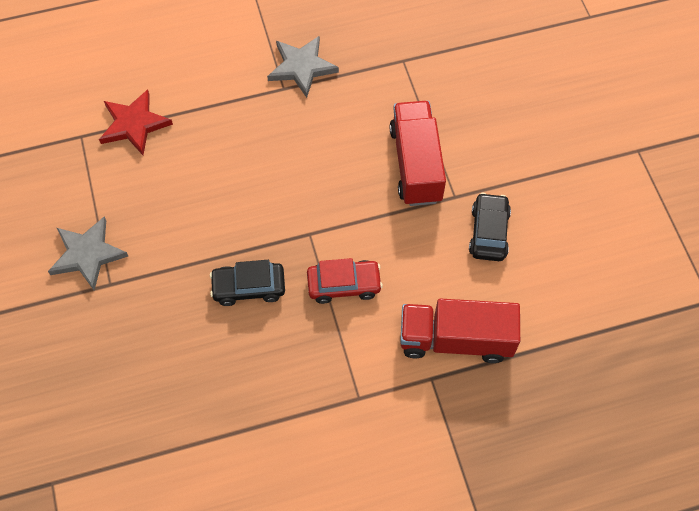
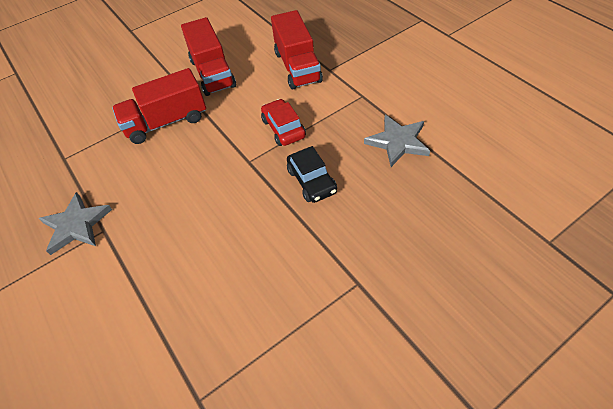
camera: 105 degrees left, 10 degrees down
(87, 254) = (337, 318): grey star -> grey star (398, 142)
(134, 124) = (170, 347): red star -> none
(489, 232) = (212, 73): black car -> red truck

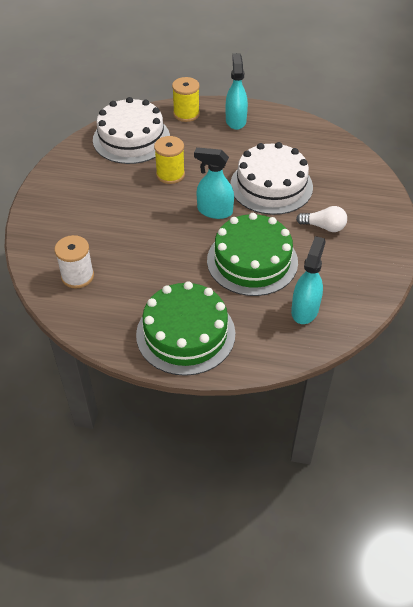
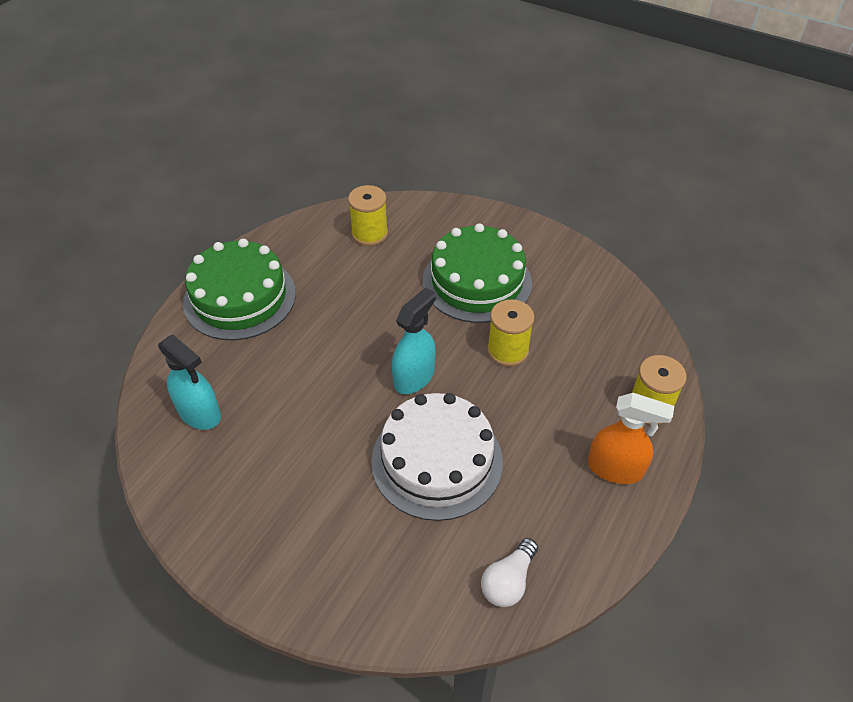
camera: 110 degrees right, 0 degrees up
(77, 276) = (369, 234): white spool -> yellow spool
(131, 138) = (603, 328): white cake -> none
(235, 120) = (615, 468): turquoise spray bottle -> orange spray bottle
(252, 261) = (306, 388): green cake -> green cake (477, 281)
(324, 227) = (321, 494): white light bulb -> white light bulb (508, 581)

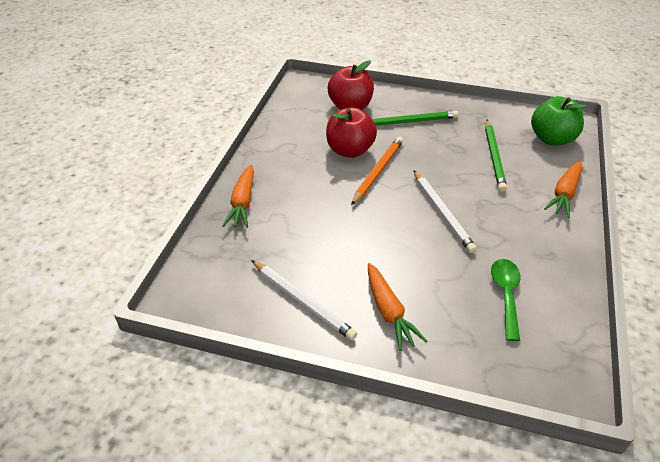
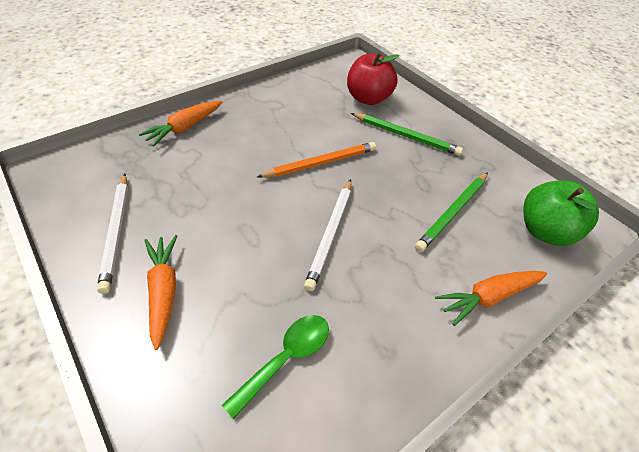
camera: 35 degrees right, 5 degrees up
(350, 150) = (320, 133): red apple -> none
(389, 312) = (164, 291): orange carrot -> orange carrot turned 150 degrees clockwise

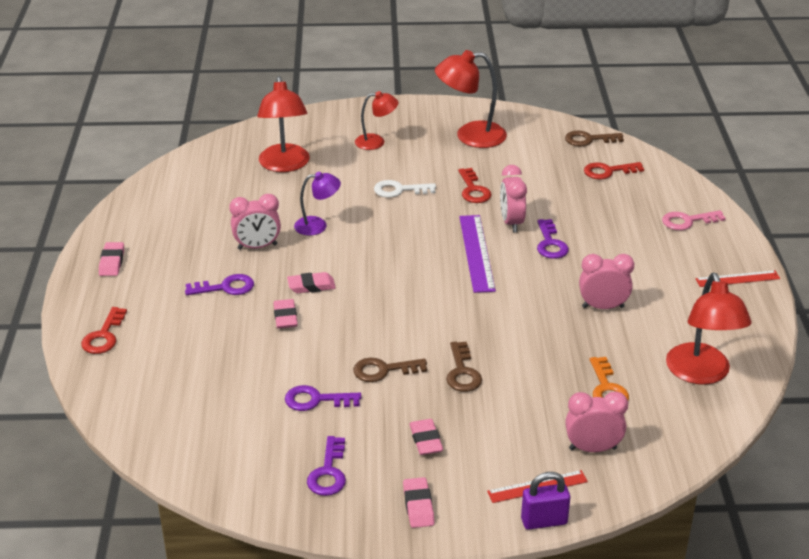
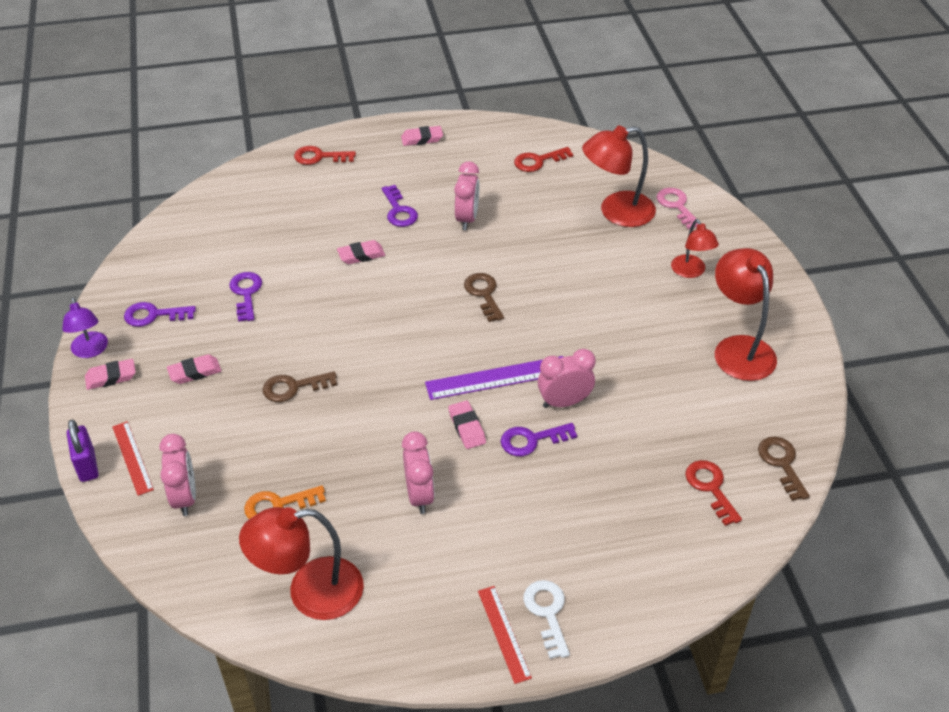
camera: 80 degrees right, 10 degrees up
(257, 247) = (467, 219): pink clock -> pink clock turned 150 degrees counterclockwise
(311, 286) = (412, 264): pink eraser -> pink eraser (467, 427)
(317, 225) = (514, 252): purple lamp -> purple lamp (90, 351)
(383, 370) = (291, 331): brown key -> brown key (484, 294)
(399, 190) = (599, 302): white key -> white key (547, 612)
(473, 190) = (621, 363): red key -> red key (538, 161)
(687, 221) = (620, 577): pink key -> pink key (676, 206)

ASSIGNED TASK –
From the line containing "(131, 138) = (603, 328): white cake -> none" down to the last line of the entries above, set down every line exactly. Omit all pictures.

EXERCISE OUTPUT –
(131, 138) = (603, 328): white cake -> none
(235, 120) = (615, 468): turquoise spray bottle -> orange spray bottle
(252, 261) = (306, 388): green cake -> green cake (477, 281)
(324, 227) = (321, 494): white light bulb -> white light bulb (508, 581)

camera: 35 degrees right, 5 degrees up
(350, 150) = (320, 133): red apple -> none
(389, 312) = (164, 291): orange carrot -> orange carrot turned 150 degrees clockwise

camera: 80 degrees right, 10 degrees up
(257, 247) = (467, 219): pink clock -> pink clock turned 150 degrees counterclockwise
(311, 286) = (412, 264): pink eraser -> pink eraser (467, 427)
(317, 225) = (514, 252): purple lamp -> purple lamp (90, 351)
(383, 370) = (291, 331): brown key -> brown key (484, 294)
(399, 190) = (599, 302): white key -> white key (547, 612)
(473, 190) = (621, 363): red key -> red key (538, 161)
(687, 221) = (620, 577): pink key -> pink key (676, 206)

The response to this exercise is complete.